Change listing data
——

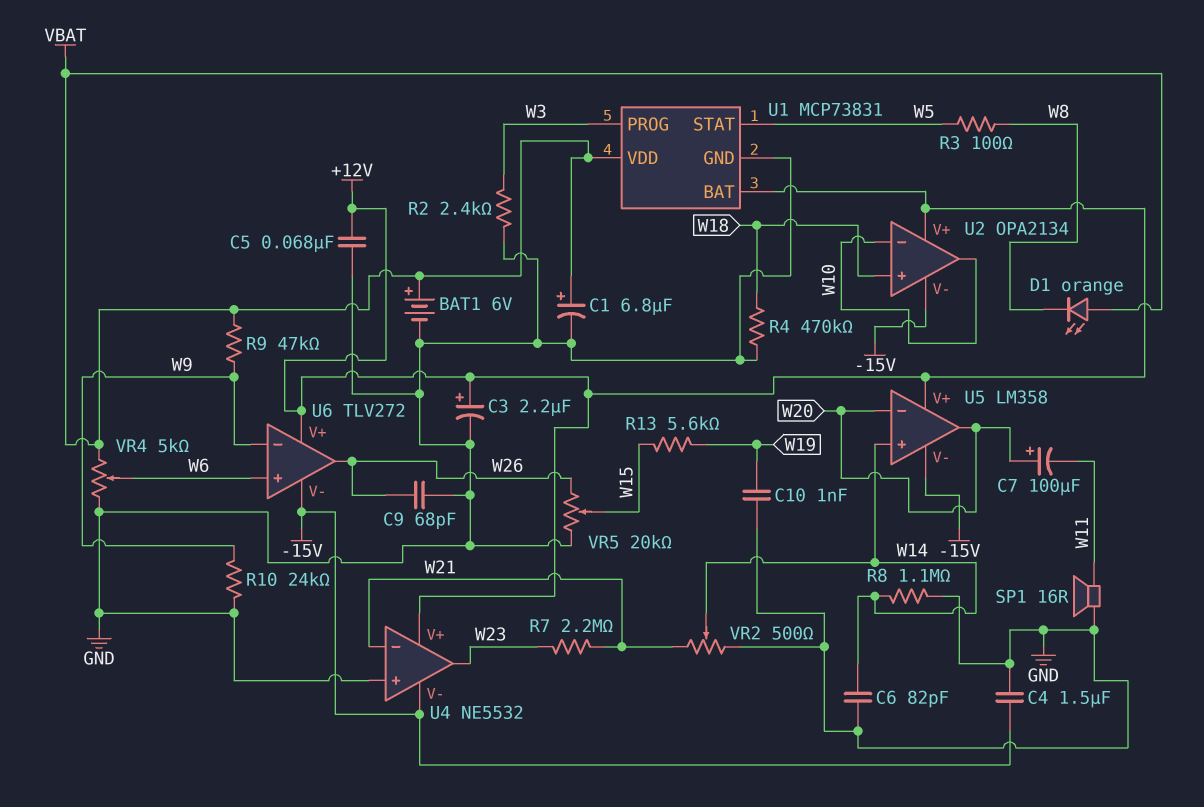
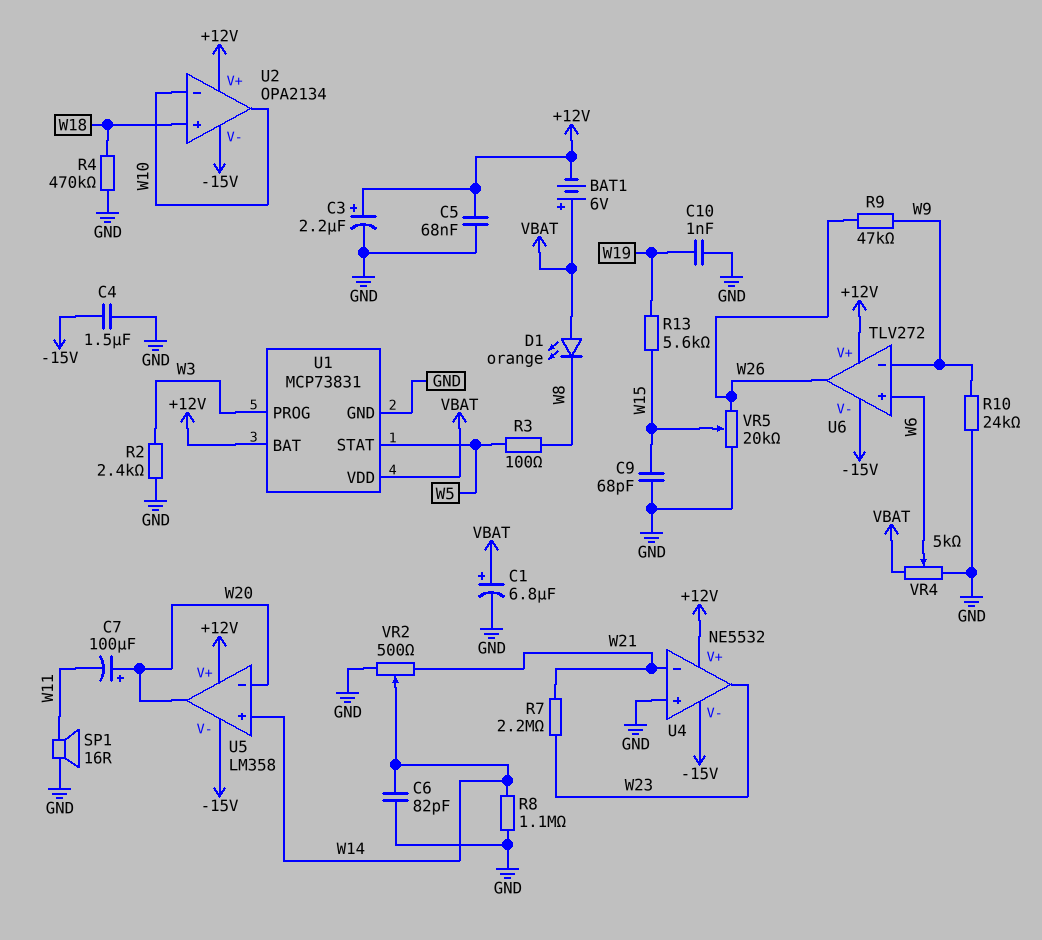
BAT1: 6V (plus VBAT, minus GND) -> 6V (plus VBAT, minus +12V)
C9: 68pF (GND, W26) -> 68pF (GND, W15)
R9: 47k (VBAT, W9) -> 47k (W9, W26)

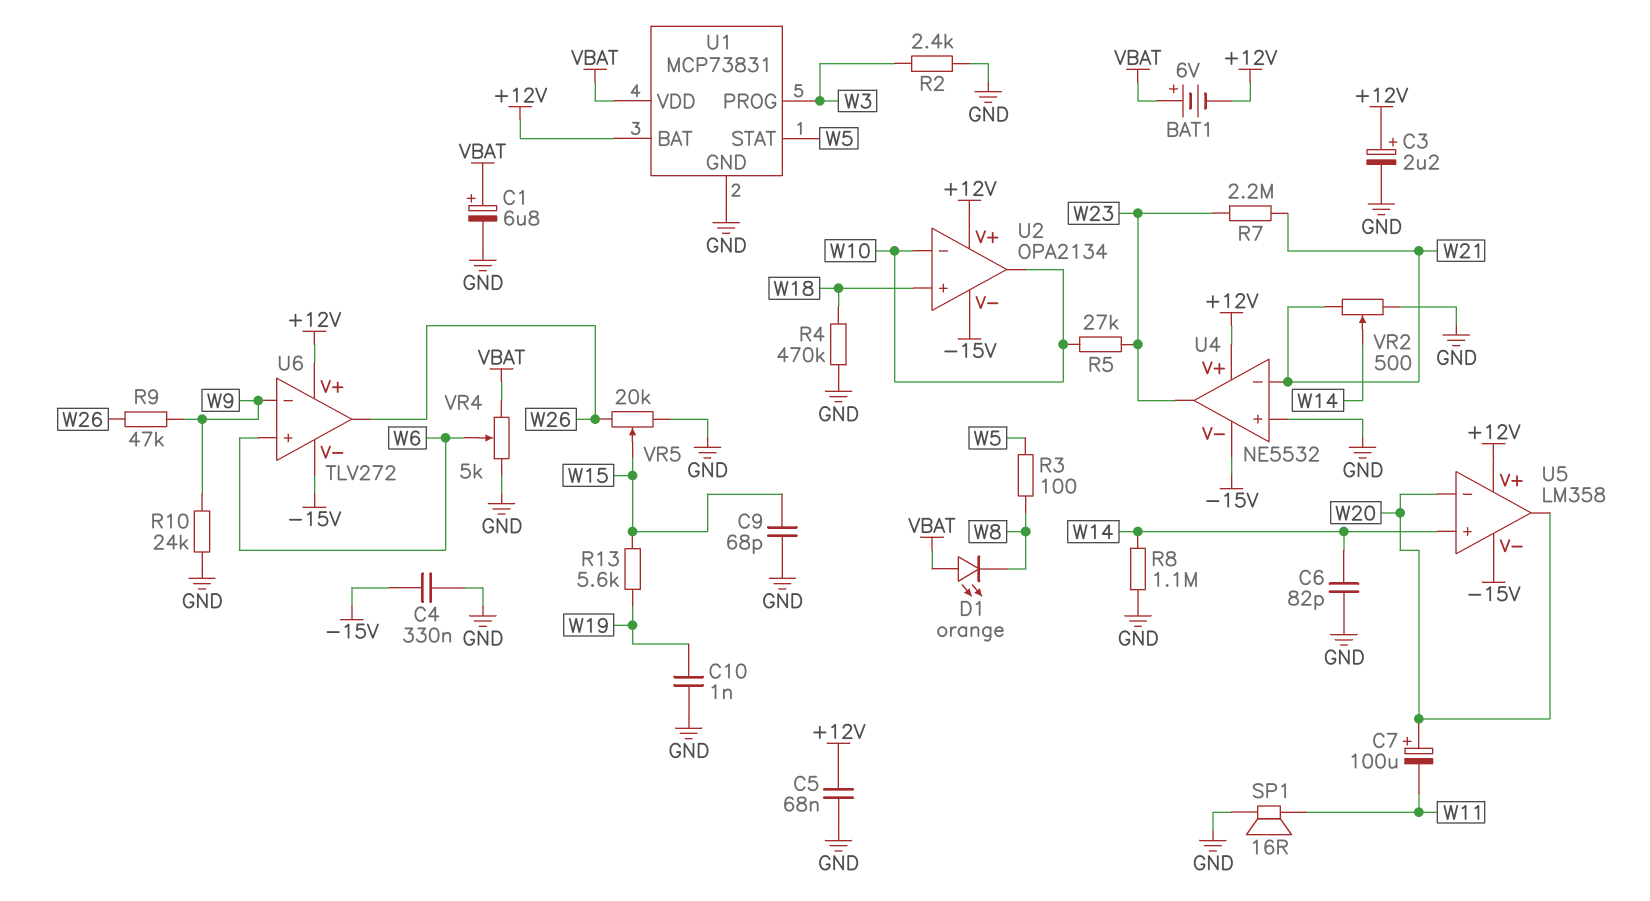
C4: 1.5uF (-15V, GND) -> 330nF (-15V, GND)
R5: none -> 27k (W10, W23)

——

Exact copy, pictures excluded: restate every record above word for word.

BAT1: 6V (plus VBAT, minus GND) -> 6V (plus VBAT, minus +12V)
C9: 68pF (GND, W26) -> 68pF (GND, W15)
R9: 47k (VBAT, W9) -> 47k (W9, W26)

C4: 1.5uF (-15V, GND) -> 330nF (-15V, GND)
R5: none -> 27k (W10, W23)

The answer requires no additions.